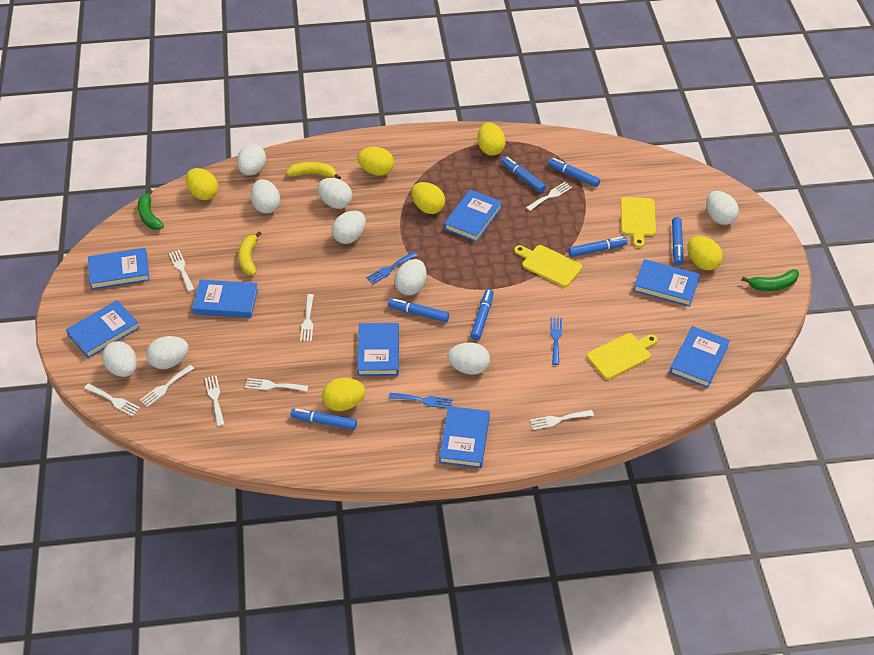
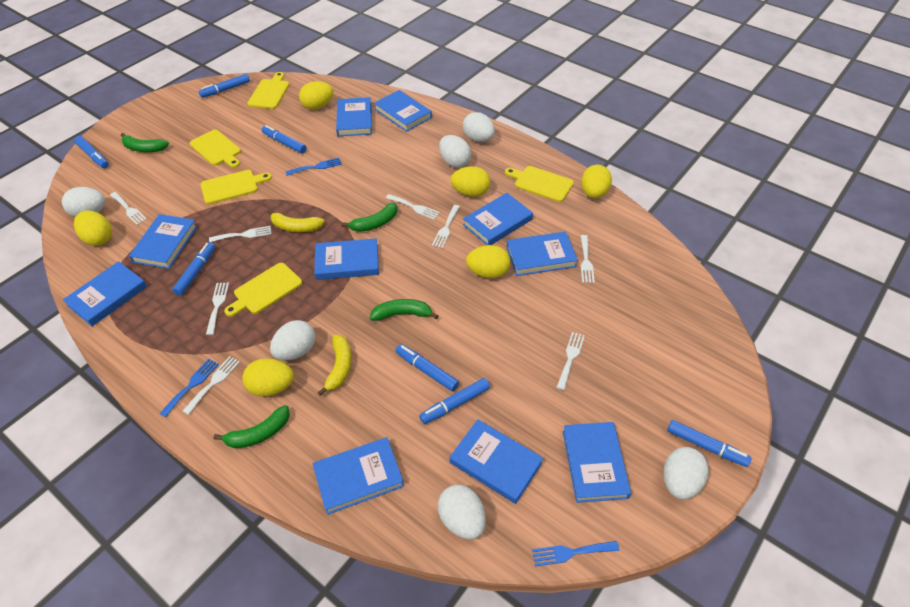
blue book: 8 -> 10
green banana: 2 -> 4
white egg: 9 -> 6
yellow cutting board: 3 -> 5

WORK REQUEST: The answer should match the data above word for word, with no pictures in it.

SOLUTION TO THIS EXERCISE:
blue book: 8 -> 10
green banana: 2 -> 4
white egg: 9 -> 6
yellow cutting board: 3 -> 5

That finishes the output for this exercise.